(Beginning of Records supplied)
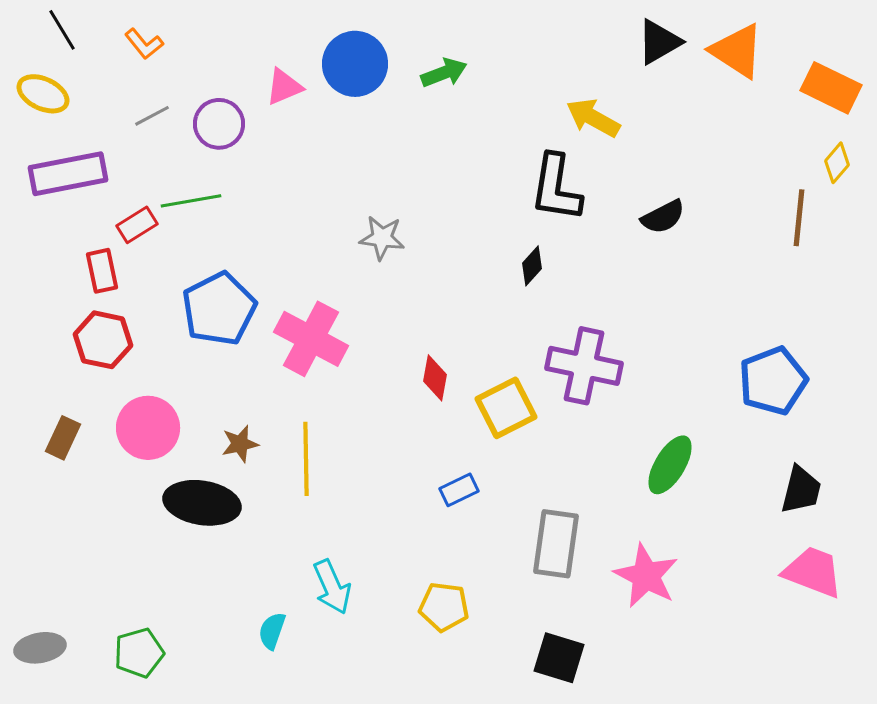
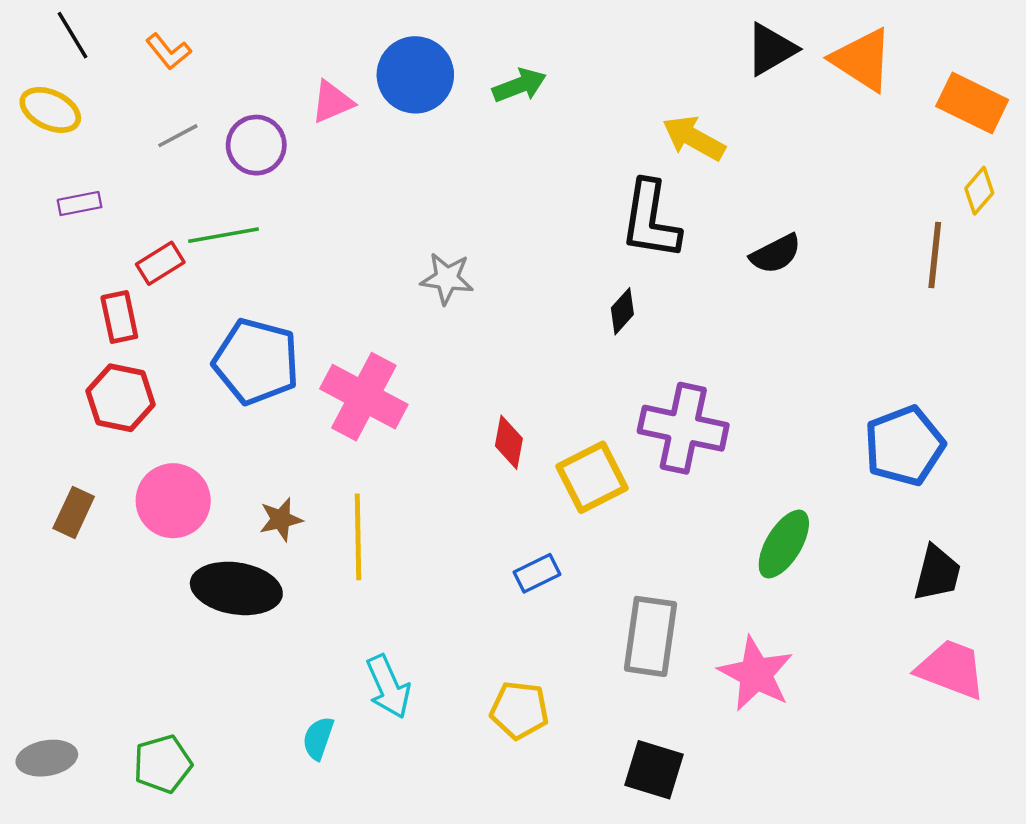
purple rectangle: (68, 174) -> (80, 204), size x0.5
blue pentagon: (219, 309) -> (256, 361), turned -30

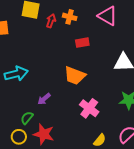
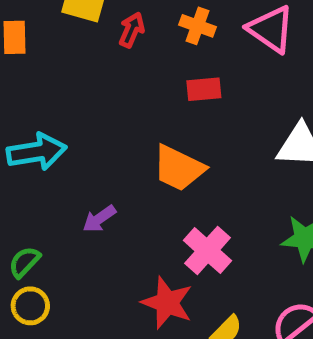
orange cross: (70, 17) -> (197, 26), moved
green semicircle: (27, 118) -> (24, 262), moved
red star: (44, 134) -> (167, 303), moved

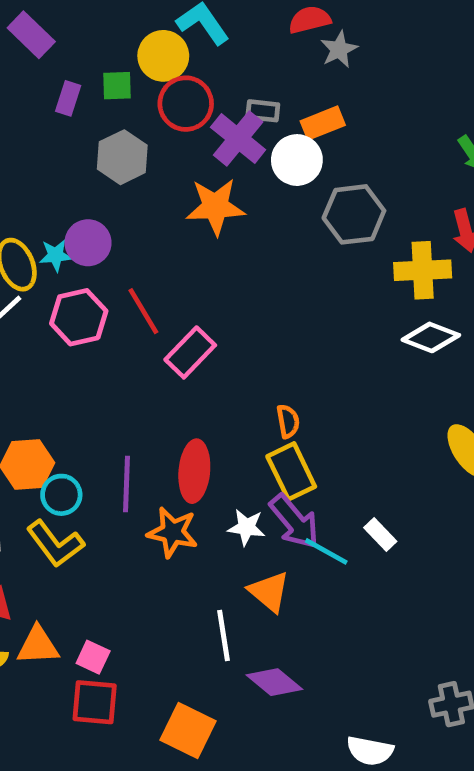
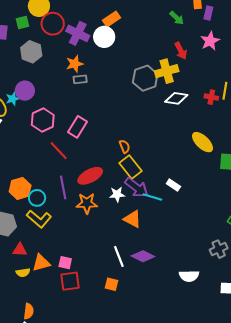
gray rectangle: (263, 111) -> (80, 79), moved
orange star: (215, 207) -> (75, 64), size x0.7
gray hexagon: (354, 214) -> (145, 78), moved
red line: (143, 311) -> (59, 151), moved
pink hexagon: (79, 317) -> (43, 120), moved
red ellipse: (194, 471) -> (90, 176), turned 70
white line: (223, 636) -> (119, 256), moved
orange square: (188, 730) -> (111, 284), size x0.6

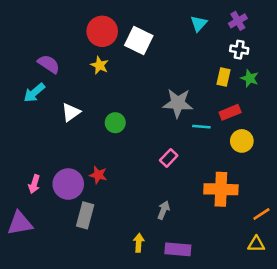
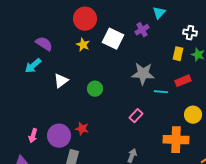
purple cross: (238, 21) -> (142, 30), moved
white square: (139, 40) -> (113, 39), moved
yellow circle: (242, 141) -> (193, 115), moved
(End of Records supplied)
(Beginning of Records supplied)
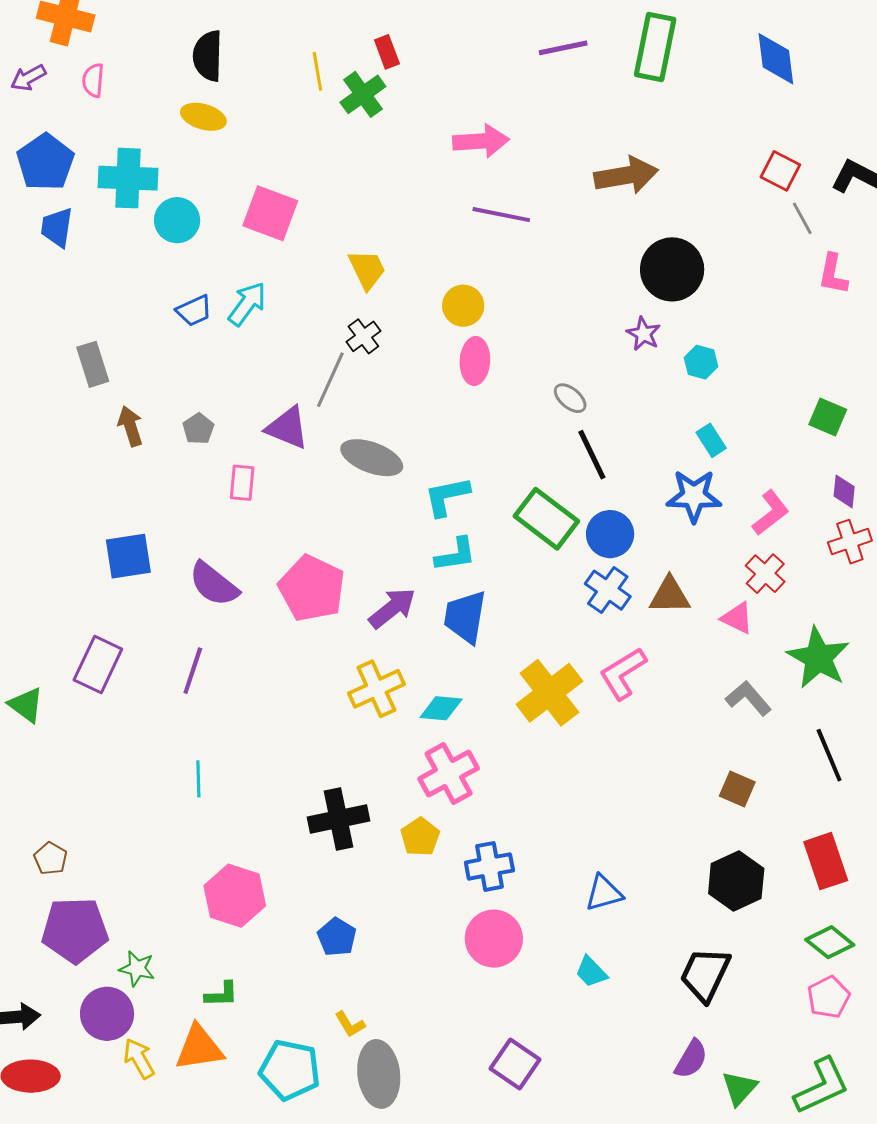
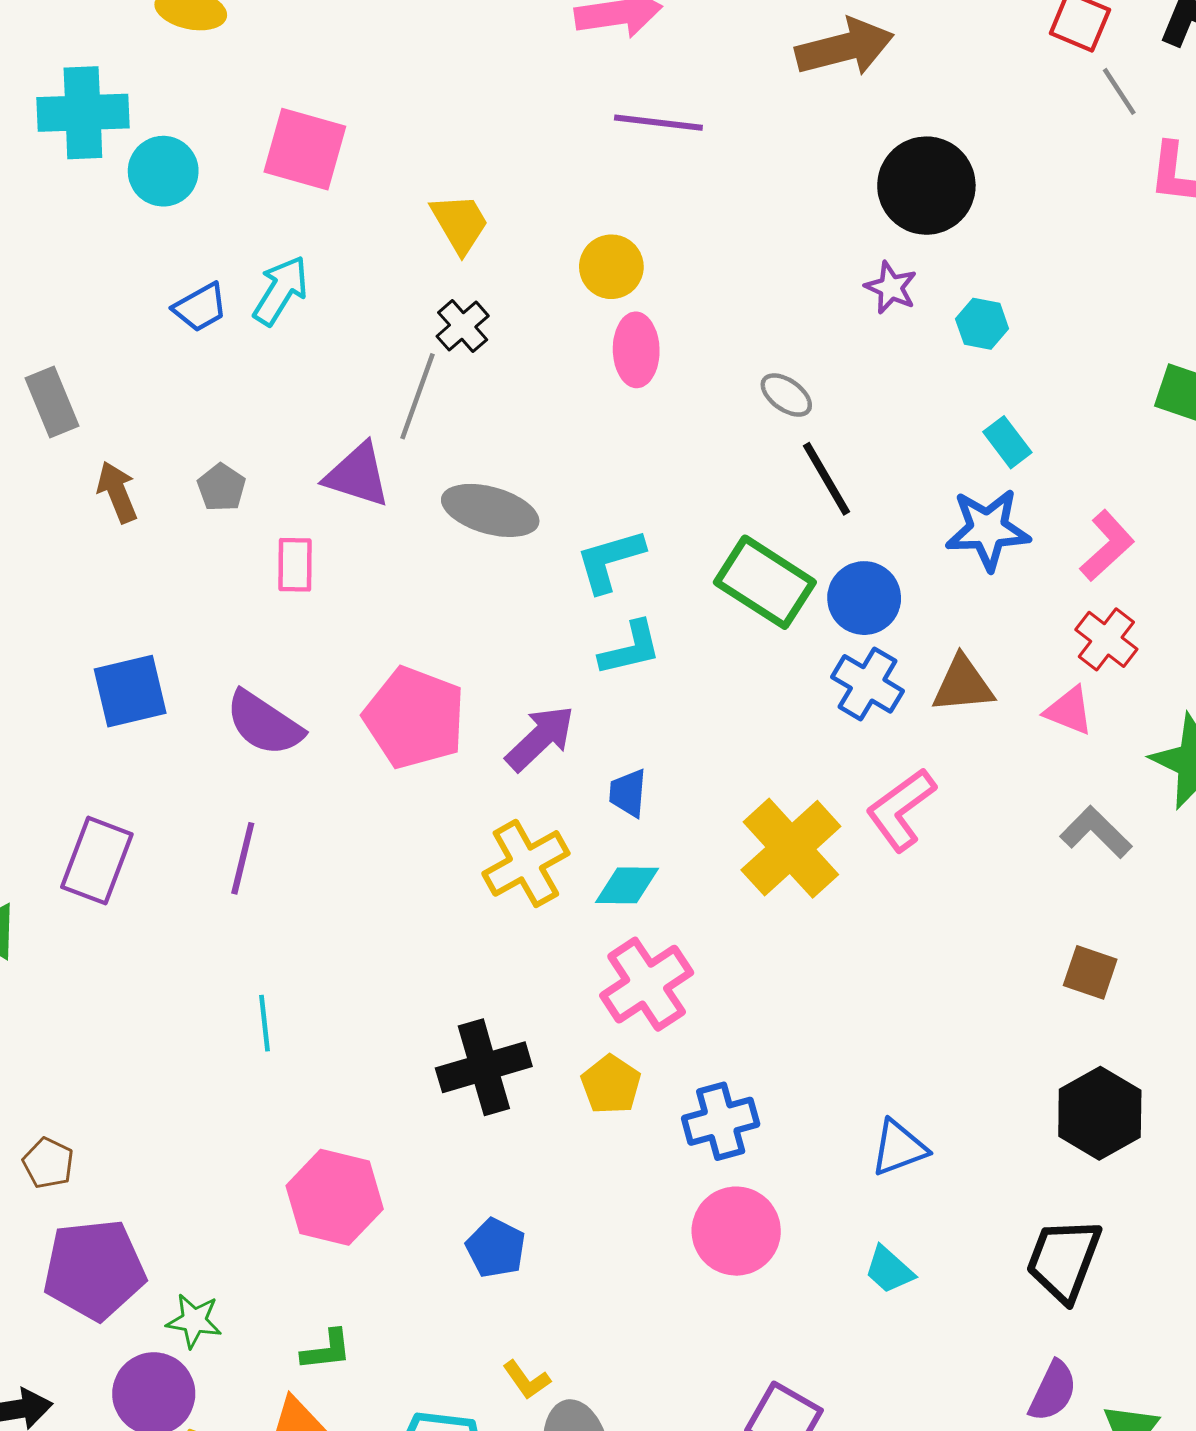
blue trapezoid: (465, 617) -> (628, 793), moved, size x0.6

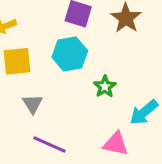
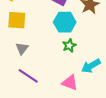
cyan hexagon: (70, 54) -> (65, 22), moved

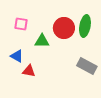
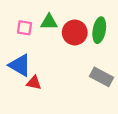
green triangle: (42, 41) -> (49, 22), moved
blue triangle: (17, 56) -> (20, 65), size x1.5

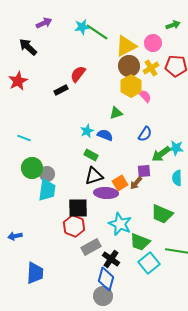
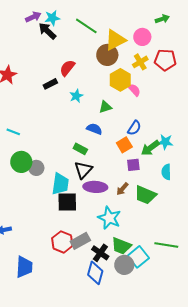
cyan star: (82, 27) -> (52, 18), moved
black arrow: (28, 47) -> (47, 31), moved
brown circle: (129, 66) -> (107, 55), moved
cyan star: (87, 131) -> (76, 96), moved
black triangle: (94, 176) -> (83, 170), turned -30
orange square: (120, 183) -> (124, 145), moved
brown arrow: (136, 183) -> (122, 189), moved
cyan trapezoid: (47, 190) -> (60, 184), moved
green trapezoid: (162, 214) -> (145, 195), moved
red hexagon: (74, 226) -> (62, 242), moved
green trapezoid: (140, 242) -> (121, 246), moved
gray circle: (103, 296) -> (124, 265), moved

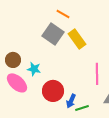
(End of Records supplied)
Spot the lines above that mention "trapezoid" and copy them.

## Exercise response
blue trapezoid: (465, 617) -> (628, 793), moved, size x0.6
cyan trapezoid: (47, 190) -> (60, 184), moved
green trapezoid: (162, 214) -> (145, 195), moved
green trapezoid: (140, 242) -> (121, 246), moved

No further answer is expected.